● **What is being asked**: Retype exactly what runs from the first line of the data to the line with "red L-shape: (219, 246) -> (172, 154), moved", keeping both of those lines and skipping pictures.

Two-dimensional motion records
<<<<
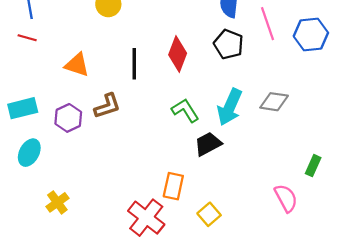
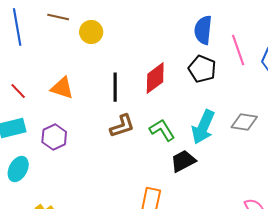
red line: (27, 38) -> (18, 91), moved, turned 30
red diamond: (178, 54) -> (155, 78), turned 32
brown L-shape: (107, 106) -> (122, 126), moved

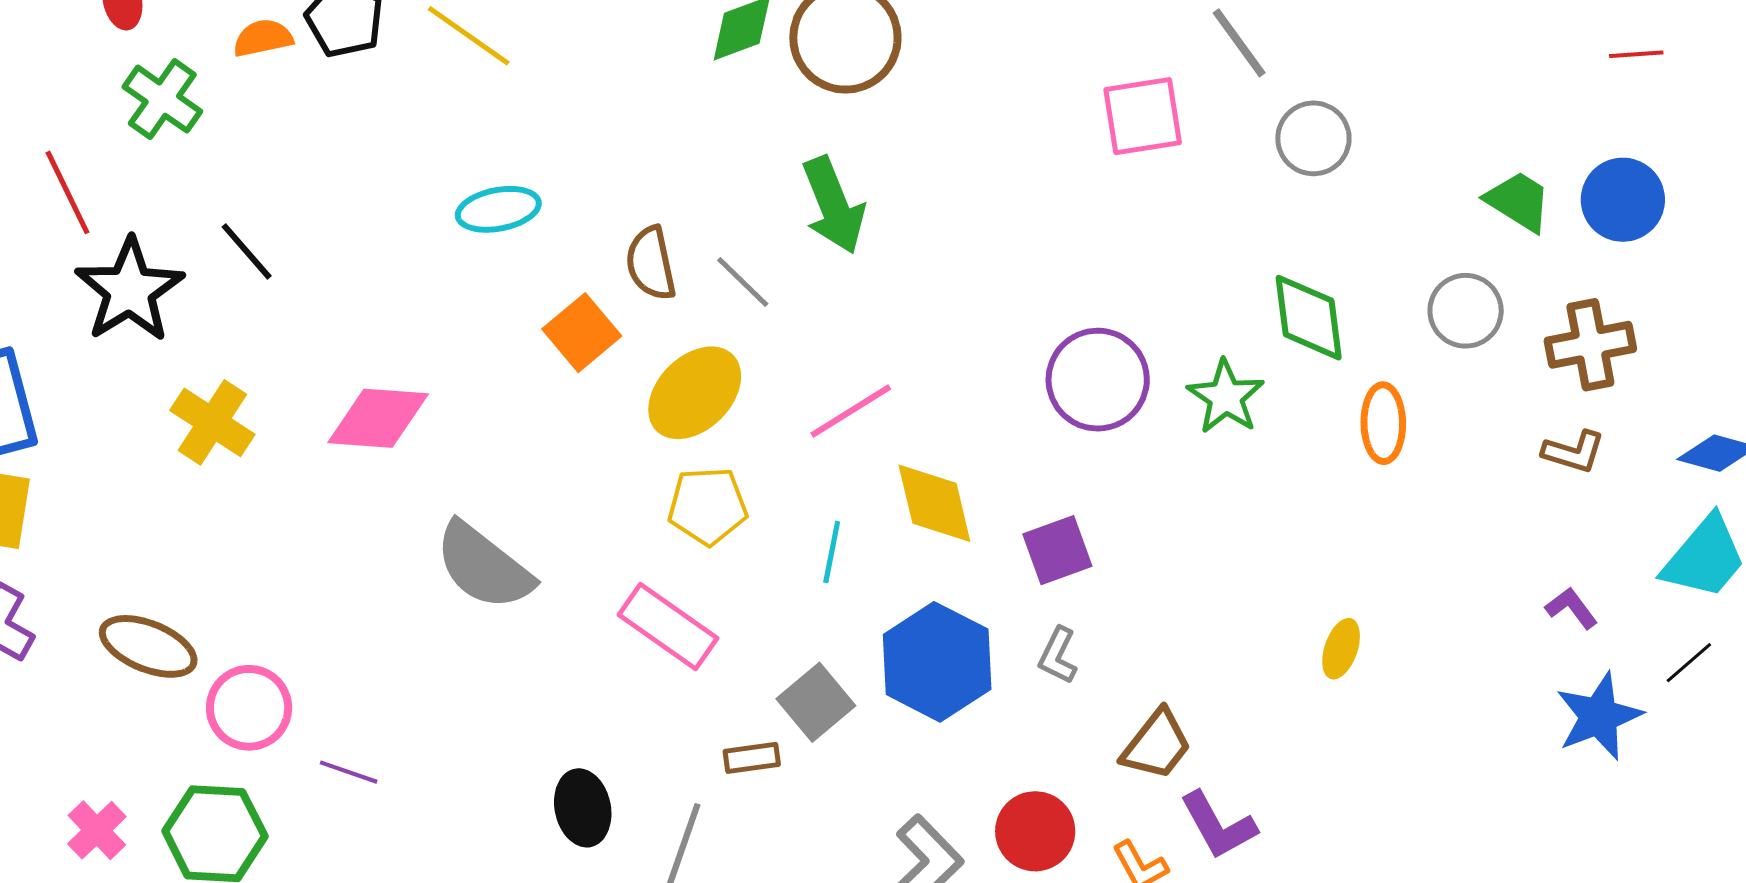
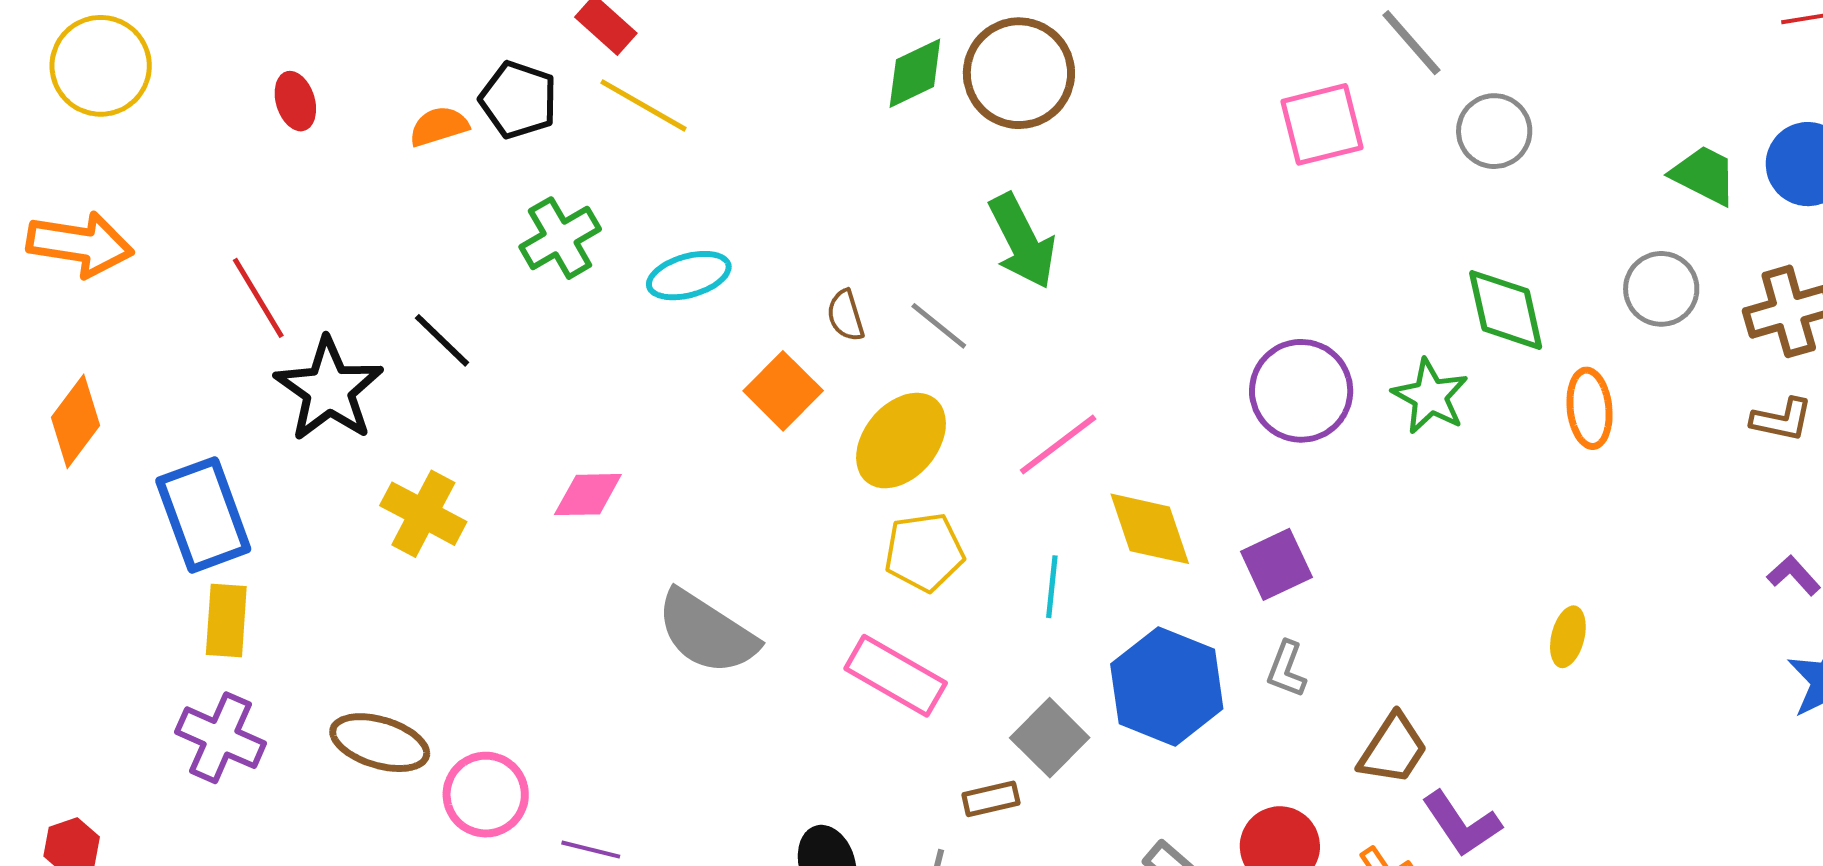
green cross: (162, 99) -> (560, 238), moved, turned 30
brown semicircle: (651, 263) -> (846, 316), size x0.7
pink diamond: (378, 418) -> (588, 495), size x0.7

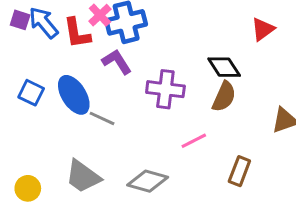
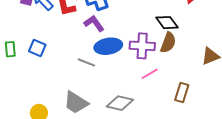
purple cross: (165, 89) -> (142, 46), moved
blue ellipse: (74, 95) -> (108, 46), moved, turned -64

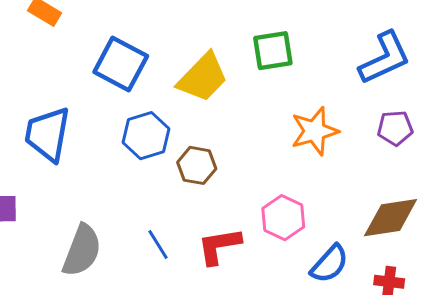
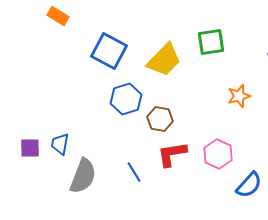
orange star: (315, 131) -> (239, 96), size x0.7
blue trapezoid: (48, 134) -> (60, 144), moved, size x0.6
red L-shape: (219, 246) -> (172, 154), moved

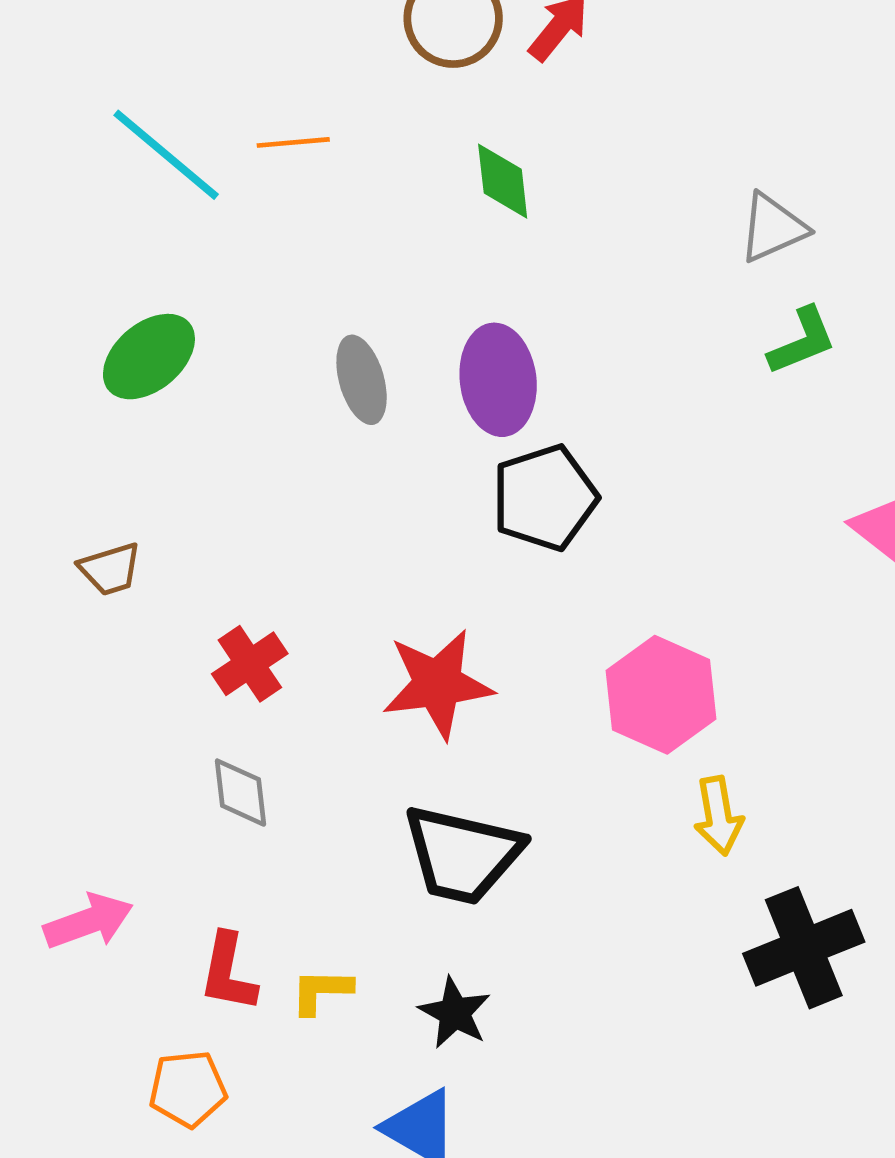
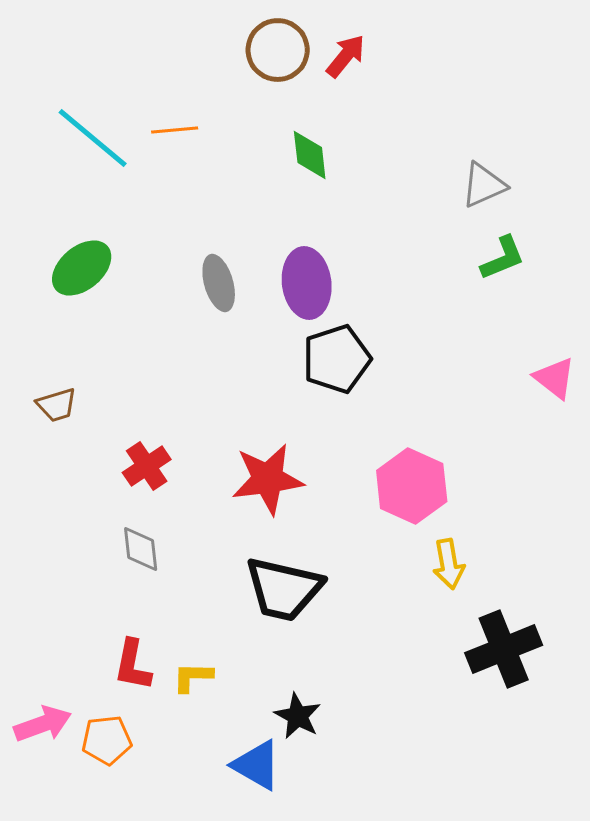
pink arrow: (88, 921) -> (43, 724), moved
black star: (455, 1013) -> (298, 716), moved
>>>>
● **Your response**:
red line: (27, 38) -> (18, 91), moved, turned 30
red diamond: (178, 54) -> (155, 78), turned 32
brown L-shape: (107, 106) -> (122, 126), moved

green cross: (162, 99) -> (560, 238), moved, turned 30
brown semicircle: (651, 263) -> (846, 316), size x0.7
pink diamond: (378, 418) -> (588, 495), size x0.7

purple cross: (165, 89) -> (142, 46), moved
blue ellipse: (74, 95) -> (108, 46), moved, turned -64

orange star: (315, 131) -> (239, 96), size x0.7
blue trapezoid: (48, 134) -> (60, 144), moved, size x0.6
red L-shape: (219, 246) -> (172, 154), moved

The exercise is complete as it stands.